◆ Problem requirements ◆
Your answer must be the line holding "R210: 39k (VS, W24) -> 1.5k (VS, W24)" followed by every later line through the end of the entries, exactly as written.

◆ Available data ◆

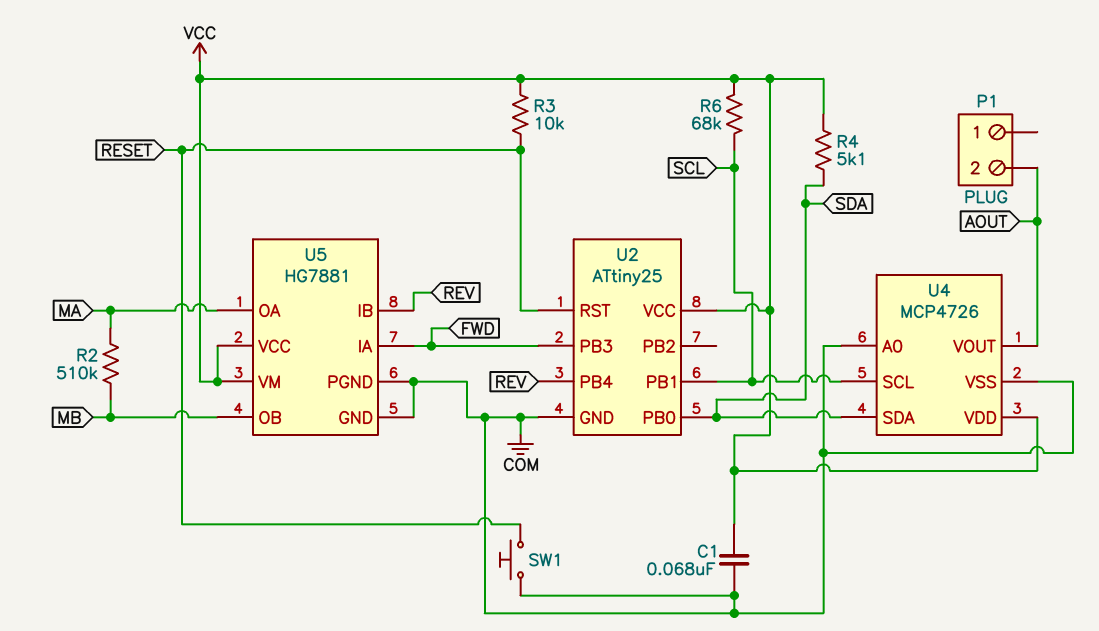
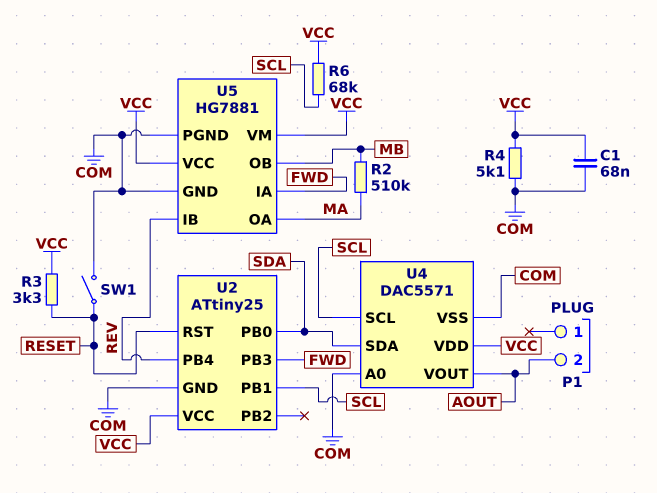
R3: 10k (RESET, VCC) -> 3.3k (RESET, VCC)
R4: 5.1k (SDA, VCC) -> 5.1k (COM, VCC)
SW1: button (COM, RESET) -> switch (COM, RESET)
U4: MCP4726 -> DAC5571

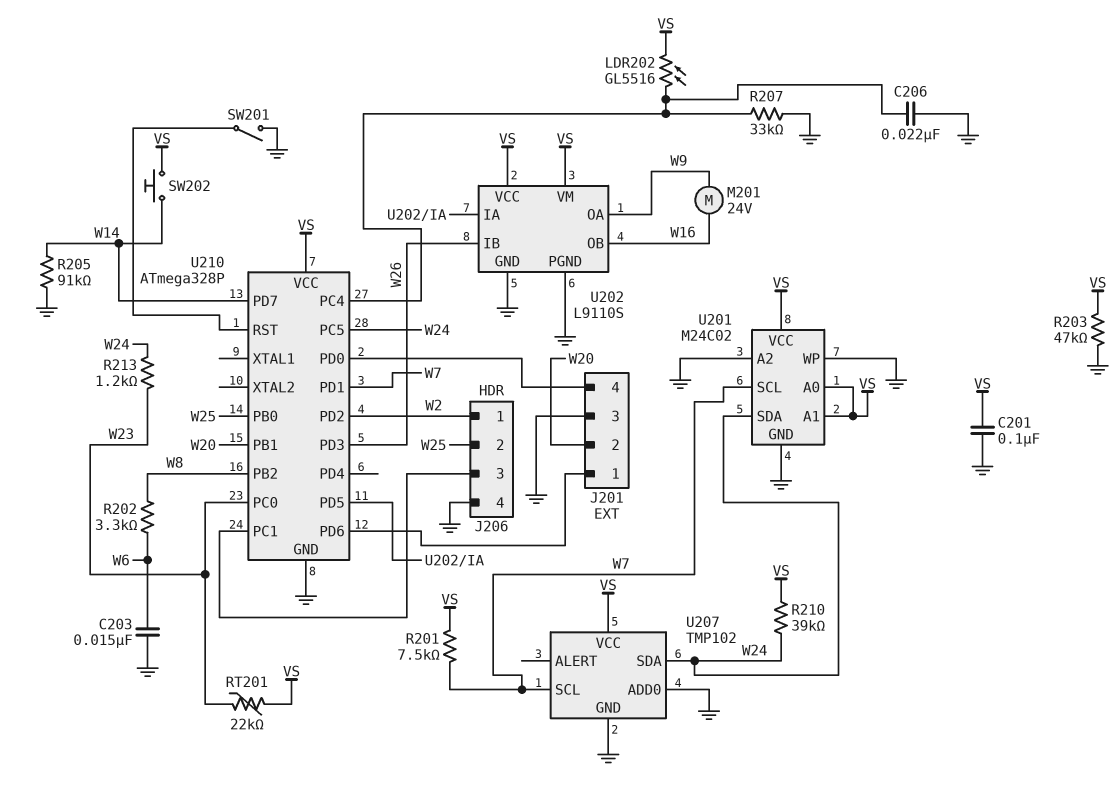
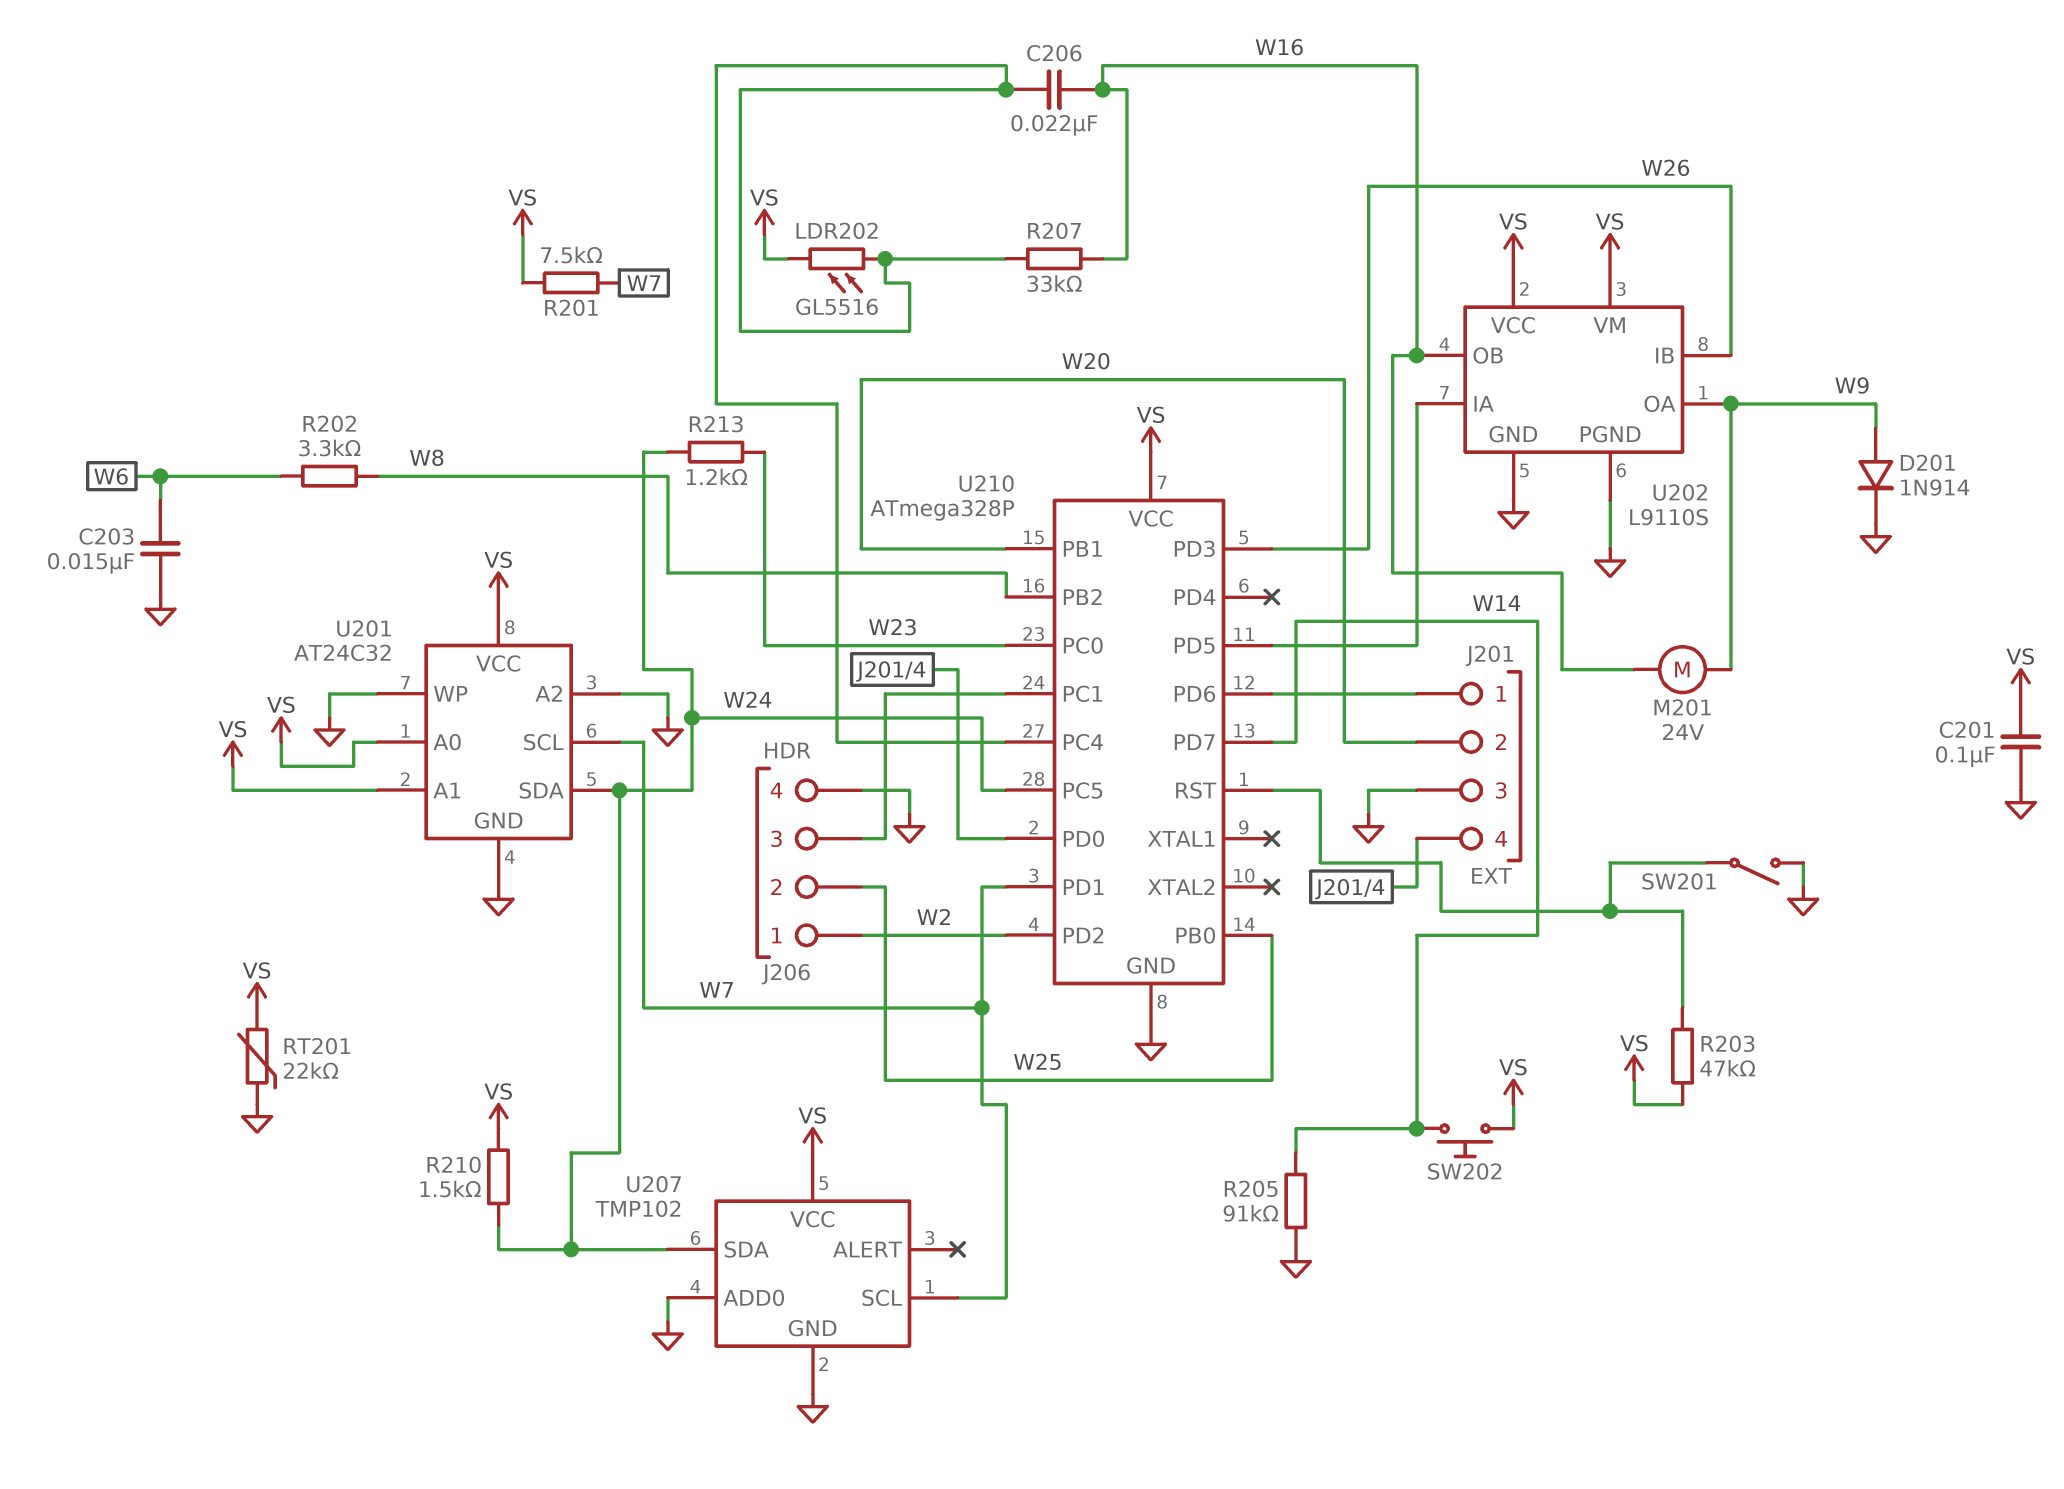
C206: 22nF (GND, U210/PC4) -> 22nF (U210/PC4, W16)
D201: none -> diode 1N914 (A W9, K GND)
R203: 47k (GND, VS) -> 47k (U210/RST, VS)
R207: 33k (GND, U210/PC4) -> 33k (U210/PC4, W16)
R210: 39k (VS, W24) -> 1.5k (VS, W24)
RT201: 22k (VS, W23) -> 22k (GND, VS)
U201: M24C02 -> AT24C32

◆ Task solution ◆
R210: 39k (VS, W24) -> 1.5k (VS, W24)
RT201: 22k (VS, W23) -> 22k (GND, VS)
U201: M24C02 -> AT24C32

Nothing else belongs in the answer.